Problem >>
Write the listing out again word for word, leaving each picture behind.

Given information >>
###
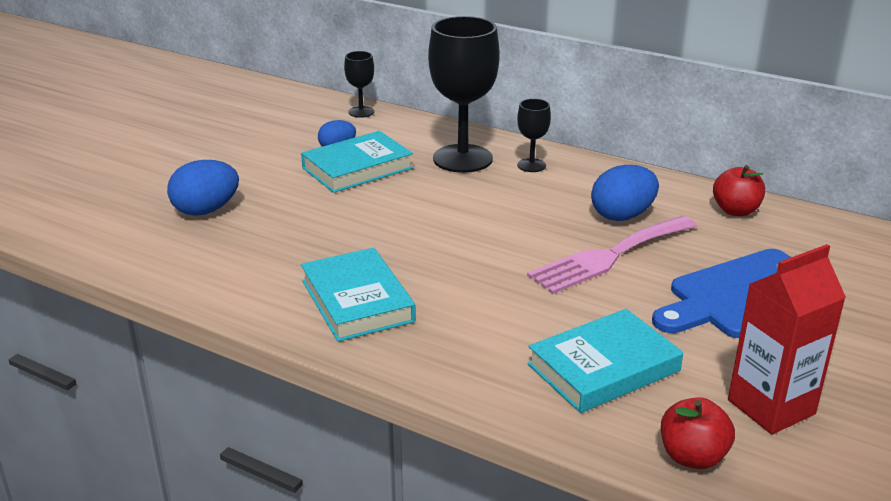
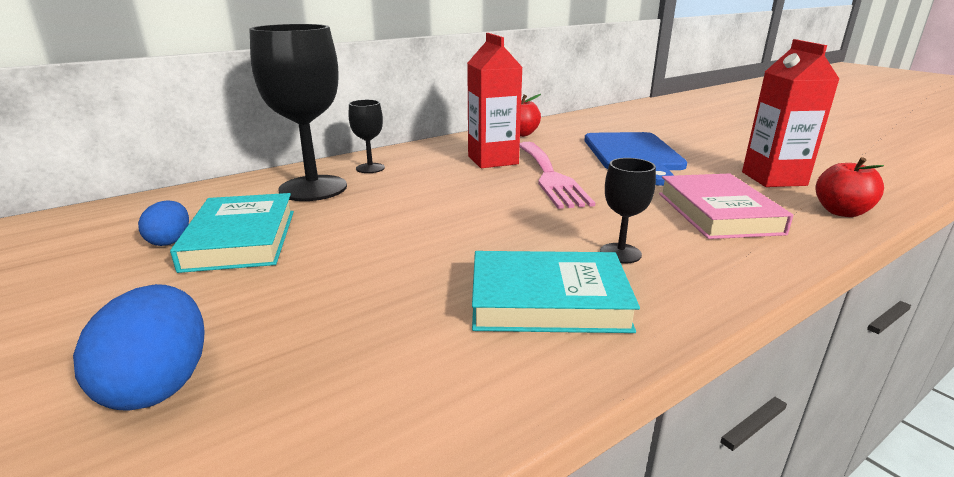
camera: 65 degrees left, 5 degrees down
black goblet [344,51,374,118] -> black goblet moved to [600,158,656,263]
turquoise book [527,309,683,413] -> pink book [659,173,793,239]
blue egg [591,165,659,221] -> red carton [467,33,523,168]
###
Response to this exercise >>
camera: 65 degrees left, 5 degrees down
black goblet [344,51,374,118] -> black goblet moved to [600,158,656,263]
turquoise book [527,309,683,413] -> pink book [659,173,793,239]
blue egg [591,165,659,221] -> red carton [467,33,523,168]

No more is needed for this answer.